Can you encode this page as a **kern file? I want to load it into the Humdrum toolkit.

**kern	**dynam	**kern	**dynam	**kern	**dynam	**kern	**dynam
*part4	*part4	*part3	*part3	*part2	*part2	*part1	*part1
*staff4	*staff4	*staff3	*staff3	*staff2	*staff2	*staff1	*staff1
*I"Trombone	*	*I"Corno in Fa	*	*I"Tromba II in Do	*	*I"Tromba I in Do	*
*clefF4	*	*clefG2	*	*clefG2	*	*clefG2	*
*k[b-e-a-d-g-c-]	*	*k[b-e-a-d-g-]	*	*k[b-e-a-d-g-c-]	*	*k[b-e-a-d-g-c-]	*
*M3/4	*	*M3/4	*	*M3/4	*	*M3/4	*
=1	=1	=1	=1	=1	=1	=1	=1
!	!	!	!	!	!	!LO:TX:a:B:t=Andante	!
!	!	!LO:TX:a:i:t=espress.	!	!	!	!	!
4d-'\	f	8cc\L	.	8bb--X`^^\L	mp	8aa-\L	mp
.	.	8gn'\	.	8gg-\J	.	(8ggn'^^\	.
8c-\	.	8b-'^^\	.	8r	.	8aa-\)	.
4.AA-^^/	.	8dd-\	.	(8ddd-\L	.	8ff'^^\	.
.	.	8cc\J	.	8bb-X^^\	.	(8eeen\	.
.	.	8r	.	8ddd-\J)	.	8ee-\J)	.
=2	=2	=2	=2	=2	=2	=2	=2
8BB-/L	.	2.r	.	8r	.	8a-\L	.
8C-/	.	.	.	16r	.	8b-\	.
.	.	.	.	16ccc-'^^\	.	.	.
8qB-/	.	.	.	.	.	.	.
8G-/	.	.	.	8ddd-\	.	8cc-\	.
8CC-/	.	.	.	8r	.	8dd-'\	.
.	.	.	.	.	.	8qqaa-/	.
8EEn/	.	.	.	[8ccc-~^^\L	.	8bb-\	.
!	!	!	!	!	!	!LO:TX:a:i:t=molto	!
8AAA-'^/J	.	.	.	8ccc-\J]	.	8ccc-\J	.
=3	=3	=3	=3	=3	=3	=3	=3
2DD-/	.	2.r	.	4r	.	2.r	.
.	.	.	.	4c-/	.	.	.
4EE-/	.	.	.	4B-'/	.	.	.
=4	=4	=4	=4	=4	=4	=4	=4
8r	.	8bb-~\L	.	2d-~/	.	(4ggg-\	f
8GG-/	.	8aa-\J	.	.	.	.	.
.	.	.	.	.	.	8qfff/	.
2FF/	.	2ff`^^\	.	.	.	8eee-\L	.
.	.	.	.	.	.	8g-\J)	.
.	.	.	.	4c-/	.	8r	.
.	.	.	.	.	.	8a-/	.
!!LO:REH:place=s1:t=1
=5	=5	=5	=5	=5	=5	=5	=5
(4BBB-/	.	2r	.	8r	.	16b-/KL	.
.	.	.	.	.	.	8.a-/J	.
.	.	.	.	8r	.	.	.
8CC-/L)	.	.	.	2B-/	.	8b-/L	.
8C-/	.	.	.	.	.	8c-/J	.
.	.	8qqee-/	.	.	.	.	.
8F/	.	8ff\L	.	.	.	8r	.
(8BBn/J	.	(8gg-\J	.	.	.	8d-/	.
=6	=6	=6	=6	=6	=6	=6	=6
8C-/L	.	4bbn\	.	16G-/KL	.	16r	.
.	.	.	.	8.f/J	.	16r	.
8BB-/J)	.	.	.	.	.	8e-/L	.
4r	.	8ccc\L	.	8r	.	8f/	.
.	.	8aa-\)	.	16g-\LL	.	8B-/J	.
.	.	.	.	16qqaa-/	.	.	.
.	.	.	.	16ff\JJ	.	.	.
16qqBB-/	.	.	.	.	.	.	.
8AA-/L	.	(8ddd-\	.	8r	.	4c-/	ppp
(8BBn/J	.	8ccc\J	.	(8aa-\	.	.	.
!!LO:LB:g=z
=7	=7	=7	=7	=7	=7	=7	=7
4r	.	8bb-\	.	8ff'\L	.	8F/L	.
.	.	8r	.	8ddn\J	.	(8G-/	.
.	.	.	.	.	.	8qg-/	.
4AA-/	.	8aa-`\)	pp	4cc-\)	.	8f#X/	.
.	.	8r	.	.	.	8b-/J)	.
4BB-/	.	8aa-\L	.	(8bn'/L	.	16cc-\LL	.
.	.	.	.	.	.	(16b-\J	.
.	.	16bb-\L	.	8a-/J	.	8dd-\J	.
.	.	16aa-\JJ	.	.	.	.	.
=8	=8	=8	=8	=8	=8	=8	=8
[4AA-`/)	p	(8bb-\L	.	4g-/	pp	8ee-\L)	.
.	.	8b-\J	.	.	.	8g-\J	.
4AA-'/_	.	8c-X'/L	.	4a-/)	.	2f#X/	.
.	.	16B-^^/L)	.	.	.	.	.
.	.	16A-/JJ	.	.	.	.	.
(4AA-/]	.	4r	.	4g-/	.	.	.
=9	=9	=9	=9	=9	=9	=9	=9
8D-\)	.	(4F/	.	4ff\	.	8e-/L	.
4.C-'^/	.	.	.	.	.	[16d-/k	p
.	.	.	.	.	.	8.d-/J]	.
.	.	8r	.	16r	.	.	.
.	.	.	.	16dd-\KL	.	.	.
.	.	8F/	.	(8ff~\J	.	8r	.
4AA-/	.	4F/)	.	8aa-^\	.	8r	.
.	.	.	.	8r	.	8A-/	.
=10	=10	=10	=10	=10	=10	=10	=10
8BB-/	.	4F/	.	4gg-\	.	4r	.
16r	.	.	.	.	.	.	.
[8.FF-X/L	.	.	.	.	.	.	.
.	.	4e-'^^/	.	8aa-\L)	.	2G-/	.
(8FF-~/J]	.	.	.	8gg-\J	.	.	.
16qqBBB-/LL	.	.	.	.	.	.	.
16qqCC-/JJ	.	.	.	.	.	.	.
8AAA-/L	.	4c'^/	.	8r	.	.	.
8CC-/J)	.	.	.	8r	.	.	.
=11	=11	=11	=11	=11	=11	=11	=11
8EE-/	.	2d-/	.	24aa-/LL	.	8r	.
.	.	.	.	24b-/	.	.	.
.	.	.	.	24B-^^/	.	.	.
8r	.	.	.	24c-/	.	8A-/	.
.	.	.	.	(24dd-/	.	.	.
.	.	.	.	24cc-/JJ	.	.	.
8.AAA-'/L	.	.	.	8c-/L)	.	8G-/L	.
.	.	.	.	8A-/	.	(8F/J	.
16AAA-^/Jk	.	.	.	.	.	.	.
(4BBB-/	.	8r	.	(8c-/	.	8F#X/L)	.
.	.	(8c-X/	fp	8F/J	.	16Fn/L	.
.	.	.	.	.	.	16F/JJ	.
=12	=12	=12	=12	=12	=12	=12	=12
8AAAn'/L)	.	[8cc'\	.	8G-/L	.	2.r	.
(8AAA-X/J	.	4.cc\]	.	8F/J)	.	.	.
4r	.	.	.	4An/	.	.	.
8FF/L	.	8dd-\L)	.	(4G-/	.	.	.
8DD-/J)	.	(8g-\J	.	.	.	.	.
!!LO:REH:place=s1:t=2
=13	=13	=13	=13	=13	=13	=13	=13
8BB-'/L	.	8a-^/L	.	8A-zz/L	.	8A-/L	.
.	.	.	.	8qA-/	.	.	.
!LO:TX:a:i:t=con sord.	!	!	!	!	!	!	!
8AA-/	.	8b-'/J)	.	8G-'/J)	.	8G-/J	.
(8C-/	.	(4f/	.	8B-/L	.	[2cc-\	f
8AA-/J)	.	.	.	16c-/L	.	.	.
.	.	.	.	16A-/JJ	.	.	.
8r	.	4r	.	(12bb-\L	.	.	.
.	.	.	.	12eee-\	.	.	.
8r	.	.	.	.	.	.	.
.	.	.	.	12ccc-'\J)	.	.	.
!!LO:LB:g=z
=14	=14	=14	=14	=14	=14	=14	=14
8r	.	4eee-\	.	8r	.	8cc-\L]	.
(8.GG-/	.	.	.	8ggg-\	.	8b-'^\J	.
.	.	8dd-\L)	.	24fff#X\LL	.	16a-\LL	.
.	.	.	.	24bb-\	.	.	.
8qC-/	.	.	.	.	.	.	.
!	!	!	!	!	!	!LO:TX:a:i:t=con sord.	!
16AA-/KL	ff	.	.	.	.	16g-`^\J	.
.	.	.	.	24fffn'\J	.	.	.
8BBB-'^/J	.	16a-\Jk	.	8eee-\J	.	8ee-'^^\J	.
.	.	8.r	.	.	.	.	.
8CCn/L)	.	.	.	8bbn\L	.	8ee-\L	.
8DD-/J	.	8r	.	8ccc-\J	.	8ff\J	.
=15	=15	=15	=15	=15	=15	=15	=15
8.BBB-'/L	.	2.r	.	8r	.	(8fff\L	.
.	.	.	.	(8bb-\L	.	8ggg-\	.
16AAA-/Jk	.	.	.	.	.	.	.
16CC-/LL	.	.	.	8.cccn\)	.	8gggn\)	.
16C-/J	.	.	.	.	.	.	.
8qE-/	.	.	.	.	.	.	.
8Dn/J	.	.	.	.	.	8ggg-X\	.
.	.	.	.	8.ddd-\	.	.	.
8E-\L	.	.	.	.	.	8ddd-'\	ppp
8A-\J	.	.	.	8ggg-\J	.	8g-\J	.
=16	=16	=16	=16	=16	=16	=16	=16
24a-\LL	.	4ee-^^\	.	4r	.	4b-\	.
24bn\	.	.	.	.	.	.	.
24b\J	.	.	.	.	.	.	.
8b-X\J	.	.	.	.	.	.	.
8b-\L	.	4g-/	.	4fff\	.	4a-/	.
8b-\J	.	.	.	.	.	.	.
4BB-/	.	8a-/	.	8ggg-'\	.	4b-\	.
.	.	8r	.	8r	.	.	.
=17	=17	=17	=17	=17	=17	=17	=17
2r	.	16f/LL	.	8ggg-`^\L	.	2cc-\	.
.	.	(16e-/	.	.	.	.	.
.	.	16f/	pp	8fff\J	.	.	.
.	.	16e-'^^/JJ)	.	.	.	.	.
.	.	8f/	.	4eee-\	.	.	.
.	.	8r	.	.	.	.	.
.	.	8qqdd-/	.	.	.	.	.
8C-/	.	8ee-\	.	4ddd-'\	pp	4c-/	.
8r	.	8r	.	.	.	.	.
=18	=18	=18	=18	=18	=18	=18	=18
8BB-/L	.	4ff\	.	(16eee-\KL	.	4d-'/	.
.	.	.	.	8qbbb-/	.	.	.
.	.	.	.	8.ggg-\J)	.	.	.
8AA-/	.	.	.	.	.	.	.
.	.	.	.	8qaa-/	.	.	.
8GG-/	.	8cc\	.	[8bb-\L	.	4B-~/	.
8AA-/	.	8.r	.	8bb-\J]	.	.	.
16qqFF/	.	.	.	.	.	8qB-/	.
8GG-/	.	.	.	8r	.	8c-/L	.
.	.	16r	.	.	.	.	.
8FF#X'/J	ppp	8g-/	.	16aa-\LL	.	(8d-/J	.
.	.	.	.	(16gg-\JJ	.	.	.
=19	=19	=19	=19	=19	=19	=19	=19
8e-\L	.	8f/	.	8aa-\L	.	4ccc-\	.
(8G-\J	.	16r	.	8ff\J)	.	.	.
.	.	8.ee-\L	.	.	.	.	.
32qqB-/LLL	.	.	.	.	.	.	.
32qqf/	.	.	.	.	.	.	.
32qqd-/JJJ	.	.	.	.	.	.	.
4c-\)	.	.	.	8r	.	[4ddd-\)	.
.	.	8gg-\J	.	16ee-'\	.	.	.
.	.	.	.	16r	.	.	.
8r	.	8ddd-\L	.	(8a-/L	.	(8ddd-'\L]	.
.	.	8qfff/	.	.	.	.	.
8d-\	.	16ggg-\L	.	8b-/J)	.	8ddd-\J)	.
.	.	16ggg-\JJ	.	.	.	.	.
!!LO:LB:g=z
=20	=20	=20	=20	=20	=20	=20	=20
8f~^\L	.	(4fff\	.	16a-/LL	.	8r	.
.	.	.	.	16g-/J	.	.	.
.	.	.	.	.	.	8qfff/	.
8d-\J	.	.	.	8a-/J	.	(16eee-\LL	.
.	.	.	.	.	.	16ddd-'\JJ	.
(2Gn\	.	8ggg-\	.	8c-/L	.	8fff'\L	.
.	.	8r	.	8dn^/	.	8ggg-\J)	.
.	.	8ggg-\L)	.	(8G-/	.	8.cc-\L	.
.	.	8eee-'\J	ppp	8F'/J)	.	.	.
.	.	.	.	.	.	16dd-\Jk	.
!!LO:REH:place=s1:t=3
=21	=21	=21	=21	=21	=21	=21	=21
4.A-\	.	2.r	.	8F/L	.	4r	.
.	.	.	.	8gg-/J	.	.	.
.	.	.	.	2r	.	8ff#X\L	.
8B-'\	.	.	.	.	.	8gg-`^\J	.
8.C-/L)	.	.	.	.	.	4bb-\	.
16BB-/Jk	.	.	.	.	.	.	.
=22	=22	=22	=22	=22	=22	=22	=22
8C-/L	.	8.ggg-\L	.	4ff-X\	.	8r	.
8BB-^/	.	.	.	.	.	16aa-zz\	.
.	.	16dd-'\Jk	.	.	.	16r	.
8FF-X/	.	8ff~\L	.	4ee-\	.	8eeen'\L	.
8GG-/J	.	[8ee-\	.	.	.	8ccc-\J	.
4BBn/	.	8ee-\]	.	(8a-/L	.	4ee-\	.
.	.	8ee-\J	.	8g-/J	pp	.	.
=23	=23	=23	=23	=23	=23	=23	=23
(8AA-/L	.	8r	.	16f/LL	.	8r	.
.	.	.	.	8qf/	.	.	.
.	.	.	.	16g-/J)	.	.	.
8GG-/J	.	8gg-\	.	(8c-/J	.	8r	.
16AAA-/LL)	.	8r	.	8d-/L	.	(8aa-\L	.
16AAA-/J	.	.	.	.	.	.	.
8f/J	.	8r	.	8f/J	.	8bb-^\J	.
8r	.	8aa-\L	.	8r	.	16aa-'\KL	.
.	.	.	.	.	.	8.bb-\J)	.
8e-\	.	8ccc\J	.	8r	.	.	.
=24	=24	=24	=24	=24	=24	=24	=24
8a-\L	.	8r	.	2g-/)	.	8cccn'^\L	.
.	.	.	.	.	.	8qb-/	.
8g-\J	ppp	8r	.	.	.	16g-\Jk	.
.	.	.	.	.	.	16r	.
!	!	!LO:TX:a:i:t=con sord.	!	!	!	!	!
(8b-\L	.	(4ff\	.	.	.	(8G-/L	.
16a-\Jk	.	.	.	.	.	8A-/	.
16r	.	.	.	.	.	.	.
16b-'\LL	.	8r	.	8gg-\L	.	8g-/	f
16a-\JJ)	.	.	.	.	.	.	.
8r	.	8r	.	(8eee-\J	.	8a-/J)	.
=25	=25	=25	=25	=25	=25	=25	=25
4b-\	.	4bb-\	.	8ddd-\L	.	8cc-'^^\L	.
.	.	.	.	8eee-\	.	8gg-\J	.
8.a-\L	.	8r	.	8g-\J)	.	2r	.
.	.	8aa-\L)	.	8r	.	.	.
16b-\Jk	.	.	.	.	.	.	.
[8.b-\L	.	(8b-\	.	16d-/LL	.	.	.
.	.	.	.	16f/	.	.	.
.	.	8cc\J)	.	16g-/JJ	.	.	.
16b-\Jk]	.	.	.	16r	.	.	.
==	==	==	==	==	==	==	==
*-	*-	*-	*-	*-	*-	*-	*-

····················

INSTRUCTIONS TO FOLLOW: Please find every line in the records above that contains the string "sord" and copy each one out. The match is case-sensitive.

OUTPUT FOR THIS TASK:
!LO:TX:a:i:t=con sord.	!	!	!	!	!	!	!
!	!	!	!	!	!	!LO:TX:a:i:t=con sord.	!
!	!	!LO:TX:a:i:t=con sord.	!	!	!	!	!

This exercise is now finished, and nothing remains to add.